Assignment: Let your answer be the line containing "pink arrow: (132, 158)" and every line below it to the end of the records, copied exactly.

Material for this task:
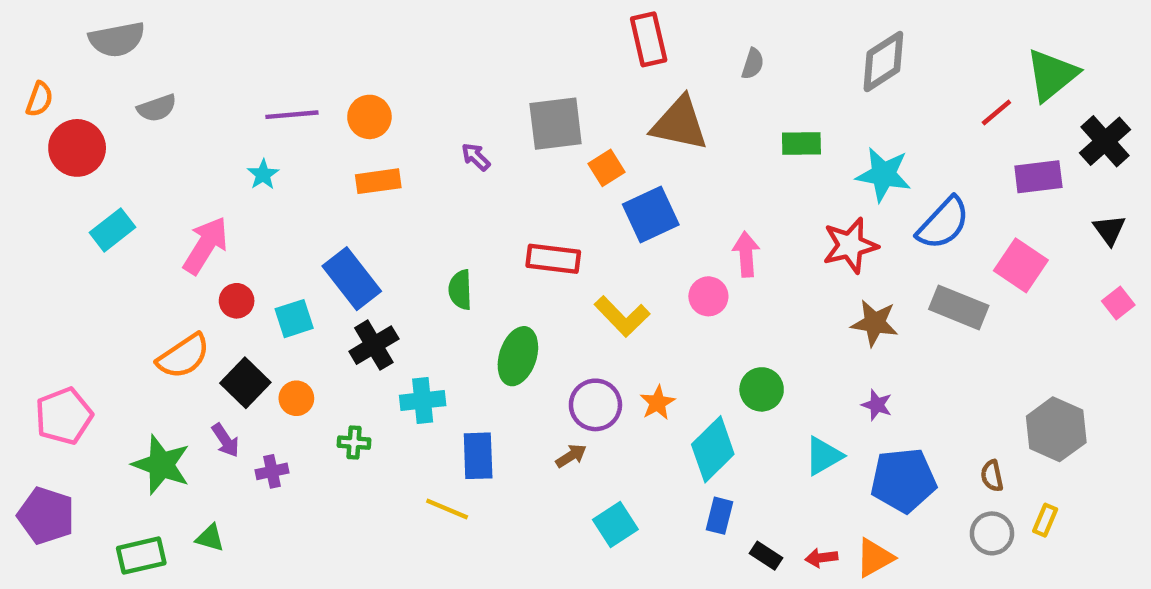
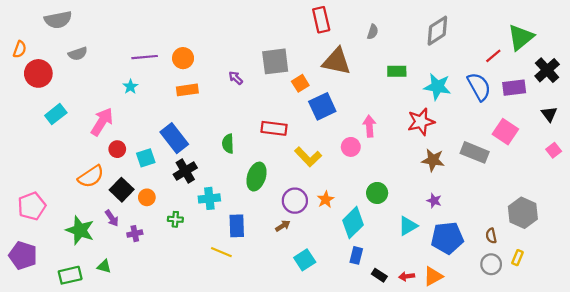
blue semicircle: (943, 223) -> (479, 87), moved, turned -72

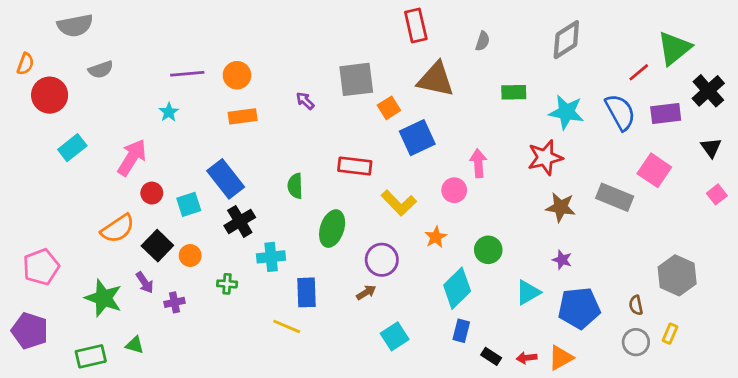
orange star: (326, 200) -> (436, 237), moved

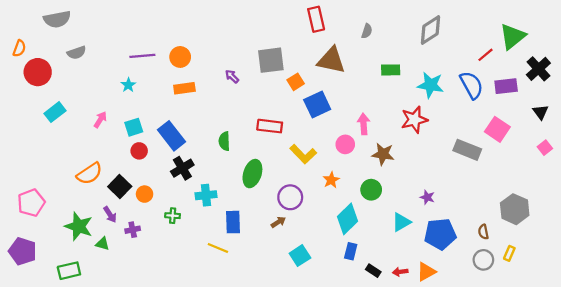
pink arrow: (132, 158) -> (100, 120), size x0.6
red circle: (152, 193) -> (139, 151), moved
cyan square: (189, 204) -> (134, 127), moved
brown star: (561, 207) -> (383, 154), moved
green triangle: (135, 345) -> (102, 244), moved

Task result:
pink arrow: (132, 158) -> (100, 120), size x0.6
red circle: (152, 193) -> (139, 151), moved
cyan square: (189, 204) -> (134, 127), moved
brown star: (561, 207) -> (383, 154), moved
green triangle: (135, 345) -> (102, 244), moved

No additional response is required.